**WHAT YOU ARE ASKED TO DO**
Retype the line with "318, 121, 390]" in it, then each line after it to the end of the data, word for word.

**** EXTRACTED DATA ****

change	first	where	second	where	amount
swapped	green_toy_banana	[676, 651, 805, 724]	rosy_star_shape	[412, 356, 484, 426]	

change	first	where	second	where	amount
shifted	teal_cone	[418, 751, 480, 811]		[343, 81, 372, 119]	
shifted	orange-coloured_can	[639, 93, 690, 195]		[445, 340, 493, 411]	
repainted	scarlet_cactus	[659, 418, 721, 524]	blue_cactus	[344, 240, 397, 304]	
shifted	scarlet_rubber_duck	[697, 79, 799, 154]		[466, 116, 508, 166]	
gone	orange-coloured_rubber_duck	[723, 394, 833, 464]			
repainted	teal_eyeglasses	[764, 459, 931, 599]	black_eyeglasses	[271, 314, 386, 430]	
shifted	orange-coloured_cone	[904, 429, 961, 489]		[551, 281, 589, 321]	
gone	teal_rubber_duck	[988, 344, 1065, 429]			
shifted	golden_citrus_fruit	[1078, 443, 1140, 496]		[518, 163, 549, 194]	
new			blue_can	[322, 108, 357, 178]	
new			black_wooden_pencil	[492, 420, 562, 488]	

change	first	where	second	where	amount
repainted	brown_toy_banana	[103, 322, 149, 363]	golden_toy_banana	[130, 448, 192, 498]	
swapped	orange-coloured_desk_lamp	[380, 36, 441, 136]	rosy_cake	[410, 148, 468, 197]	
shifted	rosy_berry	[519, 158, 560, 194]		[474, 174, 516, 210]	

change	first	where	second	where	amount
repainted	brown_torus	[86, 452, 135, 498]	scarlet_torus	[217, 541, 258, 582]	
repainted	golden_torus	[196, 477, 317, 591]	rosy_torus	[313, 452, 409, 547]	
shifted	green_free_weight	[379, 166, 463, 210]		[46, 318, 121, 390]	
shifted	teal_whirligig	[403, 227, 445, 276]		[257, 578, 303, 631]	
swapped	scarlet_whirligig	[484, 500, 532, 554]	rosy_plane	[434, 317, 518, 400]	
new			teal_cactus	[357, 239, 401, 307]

****

**EXERCISE RESULT**
shifted	green_free_weight	[379, 166, 463, 210]		[46, 318, 121, 390]	
shifted	teal_whirligig	[403, 227, 445, 276]		[257, 578, 303, 631]	
swapped	scarlet_whirligig	[484, 500, 532, 554]	rosy_plane	[434, 317, 518, 400]	
new			teal_cactus	[357, 239, 401, 307]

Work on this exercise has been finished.